WHAT IS NEEDED ▸
From the entries below, copy every line holding the word "MATRIX".
Segment Start: RECORDS FOR THIS EXERCISE
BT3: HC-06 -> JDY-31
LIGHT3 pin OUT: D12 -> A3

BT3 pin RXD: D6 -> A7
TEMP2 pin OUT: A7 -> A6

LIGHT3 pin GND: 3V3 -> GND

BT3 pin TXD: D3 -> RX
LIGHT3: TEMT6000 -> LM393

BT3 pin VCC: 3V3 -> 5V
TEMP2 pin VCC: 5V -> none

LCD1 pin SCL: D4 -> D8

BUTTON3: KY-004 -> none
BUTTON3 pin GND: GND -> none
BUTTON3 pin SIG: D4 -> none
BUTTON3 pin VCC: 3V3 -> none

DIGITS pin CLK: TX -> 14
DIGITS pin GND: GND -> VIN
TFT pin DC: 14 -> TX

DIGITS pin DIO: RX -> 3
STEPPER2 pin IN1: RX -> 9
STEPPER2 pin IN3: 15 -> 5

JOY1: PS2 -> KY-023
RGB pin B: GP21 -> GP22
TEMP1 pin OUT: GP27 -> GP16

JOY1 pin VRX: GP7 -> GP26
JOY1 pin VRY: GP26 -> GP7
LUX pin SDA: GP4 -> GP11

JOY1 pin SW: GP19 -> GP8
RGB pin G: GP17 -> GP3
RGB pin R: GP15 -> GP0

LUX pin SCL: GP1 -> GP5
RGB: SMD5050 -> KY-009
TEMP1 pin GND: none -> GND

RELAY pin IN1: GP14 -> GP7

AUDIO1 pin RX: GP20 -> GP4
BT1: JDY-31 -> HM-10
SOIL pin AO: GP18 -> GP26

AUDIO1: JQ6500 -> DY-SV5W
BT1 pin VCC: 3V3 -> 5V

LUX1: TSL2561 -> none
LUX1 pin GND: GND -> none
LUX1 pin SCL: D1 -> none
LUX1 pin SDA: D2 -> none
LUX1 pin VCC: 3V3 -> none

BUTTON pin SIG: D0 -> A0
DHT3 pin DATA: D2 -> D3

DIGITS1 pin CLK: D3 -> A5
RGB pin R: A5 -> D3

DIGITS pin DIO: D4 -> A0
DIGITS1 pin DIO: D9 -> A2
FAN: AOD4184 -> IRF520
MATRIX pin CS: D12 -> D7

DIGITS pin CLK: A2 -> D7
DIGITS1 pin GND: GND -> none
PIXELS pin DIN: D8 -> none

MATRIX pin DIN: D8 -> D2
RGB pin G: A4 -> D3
Segment End: RECORDS FOR THIS EXERCISE
THE COMPLETED TASK ▸
MATRIX pin CS: D12 -> D7
MATRIX pin DIN: D8 -> D2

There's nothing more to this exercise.